**How to complete this task**:
Look below for the line containing "orange pentagon: (156, 67)"; from there through the line containing "orange line: (187, 183) -> (222, 167), moved", both lines included, please set down each line exactly and nothing else.

(Shape state change listings)
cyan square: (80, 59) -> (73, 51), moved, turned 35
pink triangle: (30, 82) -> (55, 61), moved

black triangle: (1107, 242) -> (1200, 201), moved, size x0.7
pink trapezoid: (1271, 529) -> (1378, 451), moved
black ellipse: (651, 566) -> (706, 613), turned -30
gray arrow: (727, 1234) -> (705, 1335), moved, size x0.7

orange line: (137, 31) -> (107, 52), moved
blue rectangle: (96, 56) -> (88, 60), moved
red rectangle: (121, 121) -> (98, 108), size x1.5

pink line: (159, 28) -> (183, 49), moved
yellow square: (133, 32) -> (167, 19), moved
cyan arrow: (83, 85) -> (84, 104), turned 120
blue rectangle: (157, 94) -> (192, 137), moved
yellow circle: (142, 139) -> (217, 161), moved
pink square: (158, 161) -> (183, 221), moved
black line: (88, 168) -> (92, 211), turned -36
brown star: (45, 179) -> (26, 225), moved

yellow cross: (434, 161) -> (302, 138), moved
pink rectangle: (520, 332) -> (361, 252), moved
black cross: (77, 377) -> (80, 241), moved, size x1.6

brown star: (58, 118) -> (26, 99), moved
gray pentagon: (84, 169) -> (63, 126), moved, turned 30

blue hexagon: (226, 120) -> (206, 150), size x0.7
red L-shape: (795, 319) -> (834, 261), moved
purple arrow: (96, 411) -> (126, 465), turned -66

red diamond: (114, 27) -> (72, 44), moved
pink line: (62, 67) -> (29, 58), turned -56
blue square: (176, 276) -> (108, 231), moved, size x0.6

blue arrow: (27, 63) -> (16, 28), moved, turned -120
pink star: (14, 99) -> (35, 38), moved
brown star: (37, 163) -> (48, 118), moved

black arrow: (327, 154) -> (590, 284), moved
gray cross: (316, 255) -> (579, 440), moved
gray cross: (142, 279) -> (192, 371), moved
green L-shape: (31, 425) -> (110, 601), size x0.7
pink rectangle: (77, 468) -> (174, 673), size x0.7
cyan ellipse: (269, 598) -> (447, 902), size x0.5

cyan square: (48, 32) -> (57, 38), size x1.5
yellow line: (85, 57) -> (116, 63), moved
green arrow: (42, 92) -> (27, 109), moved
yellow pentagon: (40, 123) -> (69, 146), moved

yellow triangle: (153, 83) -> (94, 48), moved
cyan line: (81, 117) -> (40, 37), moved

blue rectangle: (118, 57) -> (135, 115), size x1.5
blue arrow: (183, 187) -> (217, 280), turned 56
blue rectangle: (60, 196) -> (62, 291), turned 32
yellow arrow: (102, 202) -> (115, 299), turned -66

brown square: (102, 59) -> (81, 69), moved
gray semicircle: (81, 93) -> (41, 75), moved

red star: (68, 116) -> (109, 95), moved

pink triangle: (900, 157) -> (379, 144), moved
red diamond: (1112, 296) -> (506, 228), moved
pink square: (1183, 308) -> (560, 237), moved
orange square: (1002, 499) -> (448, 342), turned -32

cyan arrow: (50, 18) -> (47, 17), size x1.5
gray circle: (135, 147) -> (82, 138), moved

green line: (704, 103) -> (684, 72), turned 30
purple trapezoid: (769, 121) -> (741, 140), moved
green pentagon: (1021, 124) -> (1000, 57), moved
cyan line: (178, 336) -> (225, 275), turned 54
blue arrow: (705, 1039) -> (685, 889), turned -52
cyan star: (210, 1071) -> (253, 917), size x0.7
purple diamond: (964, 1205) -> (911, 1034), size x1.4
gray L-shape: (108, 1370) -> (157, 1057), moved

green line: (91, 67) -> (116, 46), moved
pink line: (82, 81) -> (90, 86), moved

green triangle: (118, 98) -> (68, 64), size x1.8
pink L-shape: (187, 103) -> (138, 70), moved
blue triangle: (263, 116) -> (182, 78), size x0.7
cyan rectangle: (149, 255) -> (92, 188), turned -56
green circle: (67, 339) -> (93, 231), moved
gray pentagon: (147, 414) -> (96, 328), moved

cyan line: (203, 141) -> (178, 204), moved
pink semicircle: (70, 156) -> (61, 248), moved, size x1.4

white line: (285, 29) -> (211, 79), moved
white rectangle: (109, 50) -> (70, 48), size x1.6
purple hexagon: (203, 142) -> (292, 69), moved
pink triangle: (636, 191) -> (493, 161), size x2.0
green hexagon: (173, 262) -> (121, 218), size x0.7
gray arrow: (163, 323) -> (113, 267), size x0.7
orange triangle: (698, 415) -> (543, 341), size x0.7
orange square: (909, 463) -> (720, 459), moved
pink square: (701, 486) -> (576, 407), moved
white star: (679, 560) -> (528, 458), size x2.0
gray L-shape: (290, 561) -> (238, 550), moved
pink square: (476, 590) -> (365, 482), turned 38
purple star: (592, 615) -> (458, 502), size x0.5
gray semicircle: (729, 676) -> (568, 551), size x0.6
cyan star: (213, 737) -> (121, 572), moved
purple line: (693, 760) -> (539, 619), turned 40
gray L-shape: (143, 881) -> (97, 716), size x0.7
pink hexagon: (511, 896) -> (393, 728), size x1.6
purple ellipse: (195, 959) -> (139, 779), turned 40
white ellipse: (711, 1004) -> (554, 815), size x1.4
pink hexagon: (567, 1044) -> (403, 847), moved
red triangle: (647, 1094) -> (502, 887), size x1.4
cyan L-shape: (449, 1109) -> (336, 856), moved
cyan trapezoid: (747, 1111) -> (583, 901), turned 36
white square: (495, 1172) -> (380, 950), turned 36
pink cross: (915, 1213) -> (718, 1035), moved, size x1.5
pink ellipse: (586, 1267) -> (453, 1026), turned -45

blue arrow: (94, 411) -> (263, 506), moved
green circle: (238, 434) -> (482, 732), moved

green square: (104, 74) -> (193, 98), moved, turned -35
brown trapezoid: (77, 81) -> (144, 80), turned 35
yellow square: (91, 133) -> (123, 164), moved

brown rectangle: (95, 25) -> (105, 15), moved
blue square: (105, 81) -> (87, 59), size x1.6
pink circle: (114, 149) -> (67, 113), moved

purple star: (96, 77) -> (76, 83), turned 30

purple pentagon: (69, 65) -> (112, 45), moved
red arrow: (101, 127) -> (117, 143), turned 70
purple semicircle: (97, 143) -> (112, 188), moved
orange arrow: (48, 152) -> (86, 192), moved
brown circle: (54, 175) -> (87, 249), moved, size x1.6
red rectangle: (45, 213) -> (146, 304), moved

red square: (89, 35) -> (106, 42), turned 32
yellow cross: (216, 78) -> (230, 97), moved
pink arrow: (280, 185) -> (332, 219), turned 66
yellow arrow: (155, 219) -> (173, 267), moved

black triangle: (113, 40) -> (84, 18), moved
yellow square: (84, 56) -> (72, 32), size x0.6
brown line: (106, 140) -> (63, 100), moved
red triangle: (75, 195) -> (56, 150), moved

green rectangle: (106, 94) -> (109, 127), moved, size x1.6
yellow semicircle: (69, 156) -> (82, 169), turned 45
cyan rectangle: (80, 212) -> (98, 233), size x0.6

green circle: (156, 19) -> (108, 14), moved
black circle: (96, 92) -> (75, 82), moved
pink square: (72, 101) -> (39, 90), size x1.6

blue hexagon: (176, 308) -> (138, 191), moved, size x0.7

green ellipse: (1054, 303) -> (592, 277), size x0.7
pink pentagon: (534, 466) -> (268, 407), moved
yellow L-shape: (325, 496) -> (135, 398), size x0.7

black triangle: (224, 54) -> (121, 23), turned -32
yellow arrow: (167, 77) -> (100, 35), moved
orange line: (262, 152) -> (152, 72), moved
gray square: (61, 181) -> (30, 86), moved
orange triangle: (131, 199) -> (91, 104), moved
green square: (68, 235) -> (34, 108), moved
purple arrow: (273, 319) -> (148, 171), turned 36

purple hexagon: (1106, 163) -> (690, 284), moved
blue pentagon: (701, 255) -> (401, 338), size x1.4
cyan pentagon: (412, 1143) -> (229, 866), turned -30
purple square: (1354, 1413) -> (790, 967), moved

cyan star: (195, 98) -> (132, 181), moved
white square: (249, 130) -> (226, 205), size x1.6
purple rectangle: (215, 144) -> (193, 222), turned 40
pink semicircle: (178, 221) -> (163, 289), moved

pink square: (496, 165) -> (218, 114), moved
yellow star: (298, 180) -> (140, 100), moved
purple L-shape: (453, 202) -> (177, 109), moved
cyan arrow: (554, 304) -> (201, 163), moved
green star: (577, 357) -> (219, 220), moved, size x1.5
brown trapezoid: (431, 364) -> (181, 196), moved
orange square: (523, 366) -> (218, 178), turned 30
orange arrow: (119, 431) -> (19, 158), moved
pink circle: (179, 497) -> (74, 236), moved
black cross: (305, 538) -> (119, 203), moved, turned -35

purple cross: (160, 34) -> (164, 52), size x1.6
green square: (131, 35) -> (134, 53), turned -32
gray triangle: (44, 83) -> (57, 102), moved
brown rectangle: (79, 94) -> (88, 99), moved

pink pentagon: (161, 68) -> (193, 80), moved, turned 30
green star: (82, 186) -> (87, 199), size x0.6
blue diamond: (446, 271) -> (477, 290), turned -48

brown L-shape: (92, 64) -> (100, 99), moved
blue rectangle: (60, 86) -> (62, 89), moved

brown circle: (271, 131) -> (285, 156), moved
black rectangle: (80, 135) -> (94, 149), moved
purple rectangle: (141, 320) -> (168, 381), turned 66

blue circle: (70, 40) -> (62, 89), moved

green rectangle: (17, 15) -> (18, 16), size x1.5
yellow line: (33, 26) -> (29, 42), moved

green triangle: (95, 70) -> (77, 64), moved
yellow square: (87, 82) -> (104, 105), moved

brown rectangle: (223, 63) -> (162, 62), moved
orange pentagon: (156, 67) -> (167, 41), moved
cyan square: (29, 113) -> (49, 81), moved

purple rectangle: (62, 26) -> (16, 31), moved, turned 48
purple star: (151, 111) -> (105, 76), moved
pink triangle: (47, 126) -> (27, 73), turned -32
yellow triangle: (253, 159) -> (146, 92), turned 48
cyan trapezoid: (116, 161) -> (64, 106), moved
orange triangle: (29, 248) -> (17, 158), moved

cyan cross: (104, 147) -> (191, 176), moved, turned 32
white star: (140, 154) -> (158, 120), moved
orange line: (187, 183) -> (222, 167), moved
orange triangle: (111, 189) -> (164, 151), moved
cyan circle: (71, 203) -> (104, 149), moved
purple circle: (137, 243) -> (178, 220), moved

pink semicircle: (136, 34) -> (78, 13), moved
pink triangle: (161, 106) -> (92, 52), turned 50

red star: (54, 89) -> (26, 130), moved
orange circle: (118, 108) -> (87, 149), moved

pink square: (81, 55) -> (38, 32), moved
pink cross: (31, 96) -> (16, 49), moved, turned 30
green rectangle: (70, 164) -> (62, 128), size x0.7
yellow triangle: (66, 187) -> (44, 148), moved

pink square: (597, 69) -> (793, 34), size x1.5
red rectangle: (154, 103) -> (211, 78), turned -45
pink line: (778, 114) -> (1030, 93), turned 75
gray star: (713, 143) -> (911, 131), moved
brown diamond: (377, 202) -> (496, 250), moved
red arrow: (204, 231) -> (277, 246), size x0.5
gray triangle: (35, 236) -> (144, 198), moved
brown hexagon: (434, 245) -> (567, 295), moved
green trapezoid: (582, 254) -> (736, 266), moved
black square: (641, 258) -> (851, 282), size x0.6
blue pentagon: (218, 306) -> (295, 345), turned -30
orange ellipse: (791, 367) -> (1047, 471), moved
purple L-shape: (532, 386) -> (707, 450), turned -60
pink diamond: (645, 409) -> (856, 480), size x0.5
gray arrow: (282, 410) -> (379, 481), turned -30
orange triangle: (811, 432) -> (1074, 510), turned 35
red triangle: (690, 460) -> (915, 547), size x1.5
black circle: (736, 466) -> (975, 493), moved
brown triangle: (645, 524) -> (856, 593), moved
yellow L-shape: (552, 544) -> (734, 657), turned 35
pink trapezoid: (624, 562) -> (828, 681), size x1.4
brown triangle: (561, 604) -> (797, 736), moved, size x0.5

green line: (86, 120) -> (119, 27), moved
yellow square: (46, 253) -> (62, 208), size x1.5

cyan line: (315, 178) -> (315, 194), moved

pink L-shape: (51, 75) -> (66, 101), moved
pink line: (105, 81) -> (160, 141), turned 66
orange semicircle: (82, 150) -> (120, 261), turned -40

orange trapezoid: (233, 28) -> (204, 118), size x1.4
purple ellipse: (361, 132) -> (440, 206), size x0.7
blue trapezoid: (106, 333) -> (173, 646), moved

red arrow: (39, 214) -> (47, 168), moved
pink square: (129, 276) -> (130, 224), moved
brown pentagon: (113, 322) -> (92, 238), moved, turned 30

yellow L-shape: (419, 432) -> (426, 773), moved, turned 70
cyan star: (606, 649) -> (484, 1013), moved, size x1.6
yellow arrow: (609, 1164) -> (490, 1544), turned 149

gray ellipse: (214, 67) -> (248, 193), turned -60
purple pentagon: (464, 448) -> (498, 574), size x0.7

**Task output**:
orange pentagon: (156, 67) -> (167, 41), moved
cyan square: (29, 113) -> (49, 81), moved

purple rectangle: (62, 26) -> (16, 31), moved, turned 48
purple star: (151, 111) -> (105, 76), moved
pink triangle: (47, 126) -> (27, 73), turned -32
yellow triangle: (253, 159) -> (146, 92), turned 48
cyan trapezoid: (116, 161) -> (64, 106), moved
orange triangle: (29, 248) -> (17, 158), moved

cyan cross: (104, 147) -> (191, 176), moved, turned 32
white star: (140, 154) -> (158, 120), moved
orange line: (187, 183) -> (222, 167), moved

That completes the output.